▸ **TASK TO CARRY OUT**: Copy out every line in the entries below that includes "AUDIO".

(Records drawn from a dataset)
# # # # # # #

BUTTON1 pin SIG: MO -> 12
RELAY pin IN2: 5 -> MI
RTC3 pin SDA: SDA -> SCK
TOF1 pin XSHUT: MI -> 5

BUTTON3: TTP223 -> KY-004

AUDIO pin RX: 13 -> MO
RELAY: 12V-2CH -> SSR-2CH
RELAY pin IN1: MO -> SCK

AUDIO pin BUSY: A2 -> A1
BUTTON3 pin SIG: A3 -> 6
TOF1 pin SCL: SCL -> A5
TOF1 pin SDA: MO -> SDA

# # # # # # #

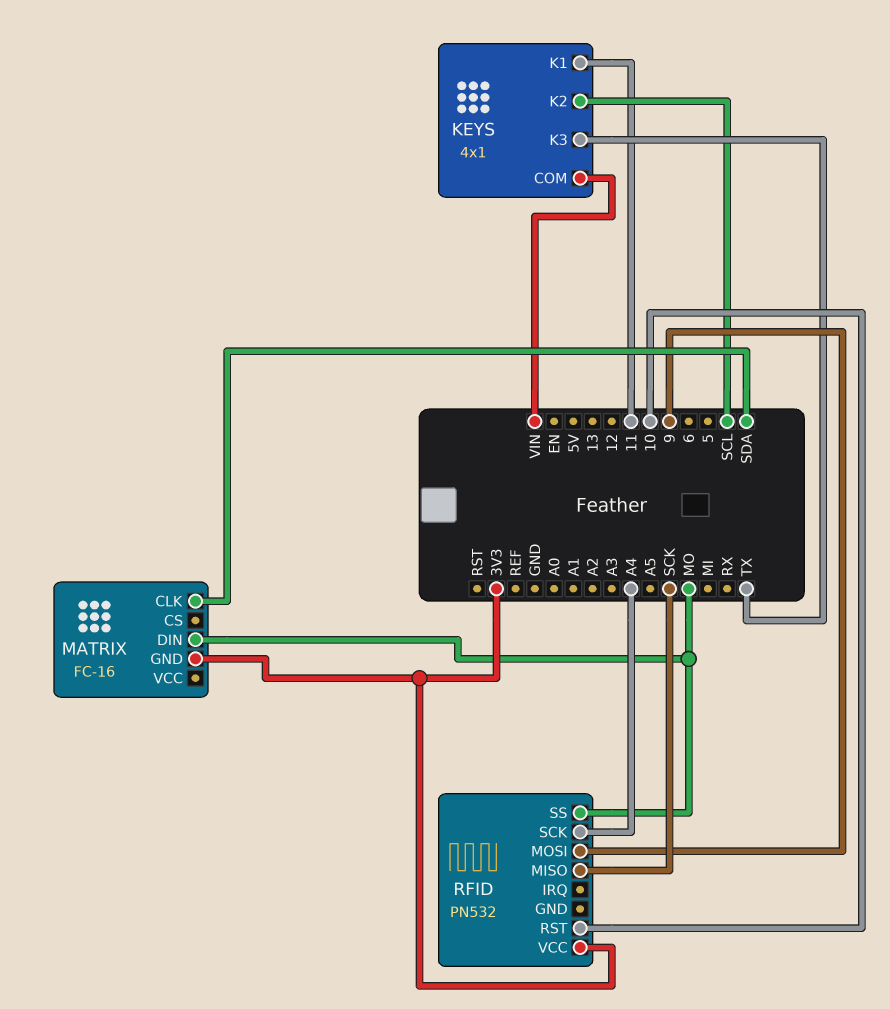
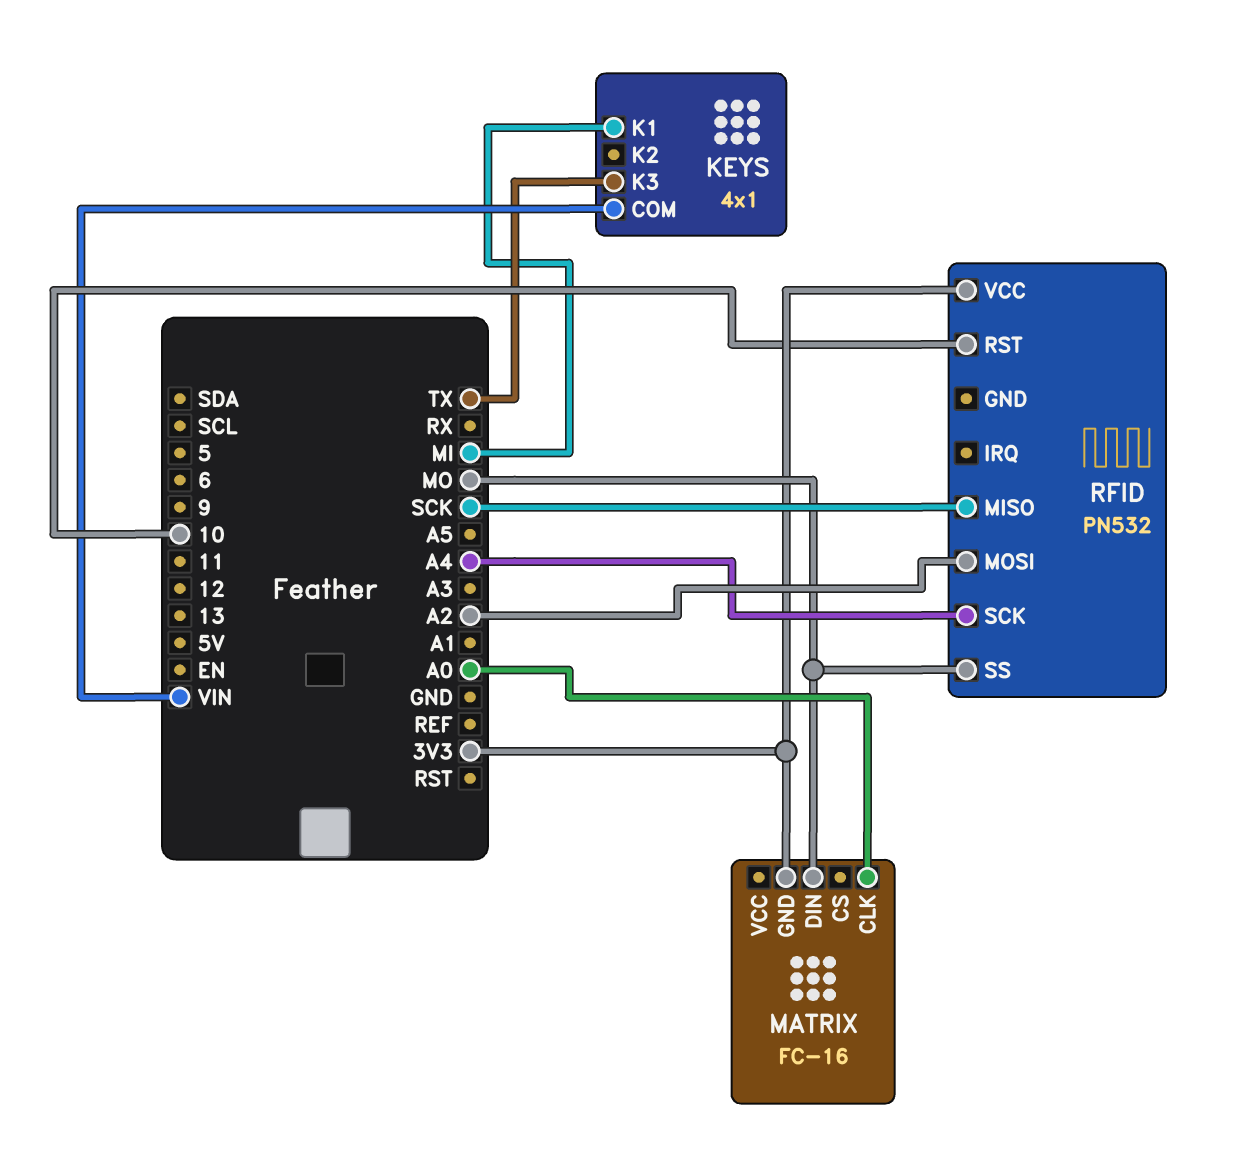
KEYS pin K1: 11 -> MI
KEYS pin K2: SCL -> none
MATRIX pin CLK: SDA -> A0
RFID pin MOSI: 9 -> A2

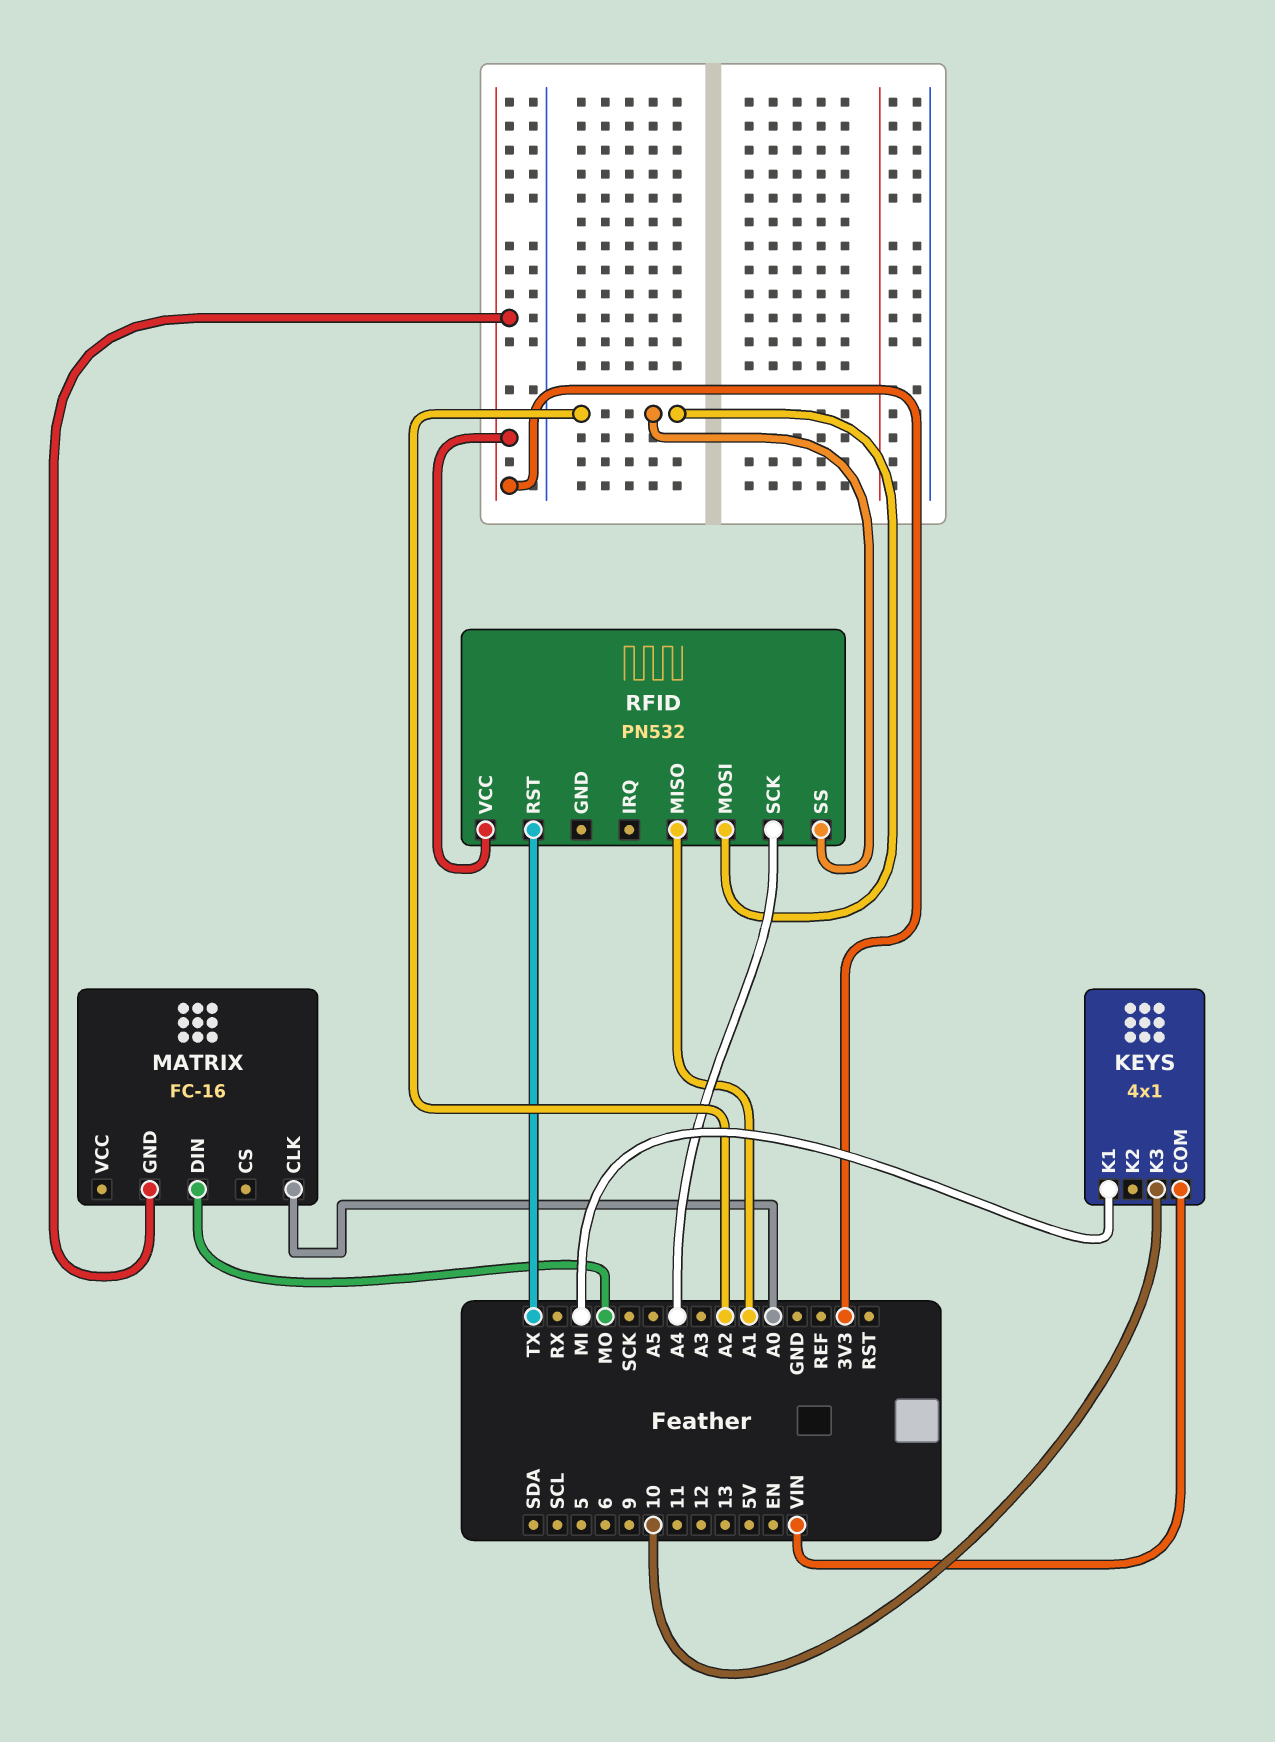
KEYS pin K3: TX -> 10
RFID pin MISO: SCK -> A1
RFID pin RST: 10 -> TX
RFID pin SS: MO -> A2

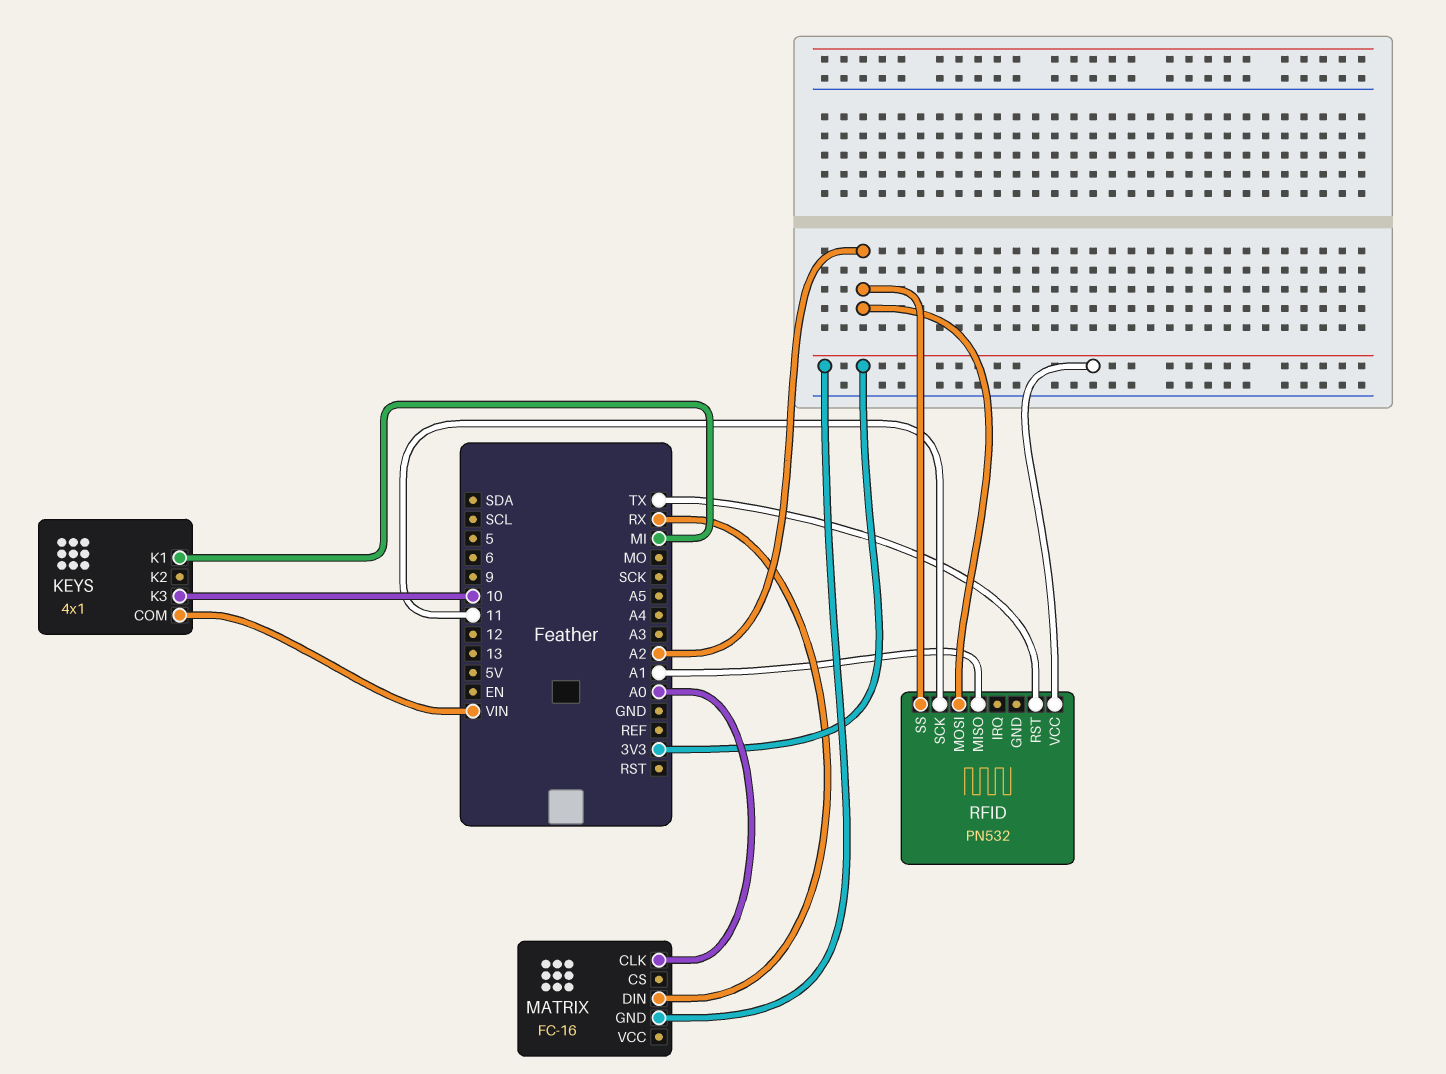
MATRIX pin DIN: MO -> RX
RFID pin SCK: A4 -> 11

# # # # # # #

▸ **RESULT**:
AUDIO pin RX: 13 -> MO
AUDIO pin BUSY: A2 -> A1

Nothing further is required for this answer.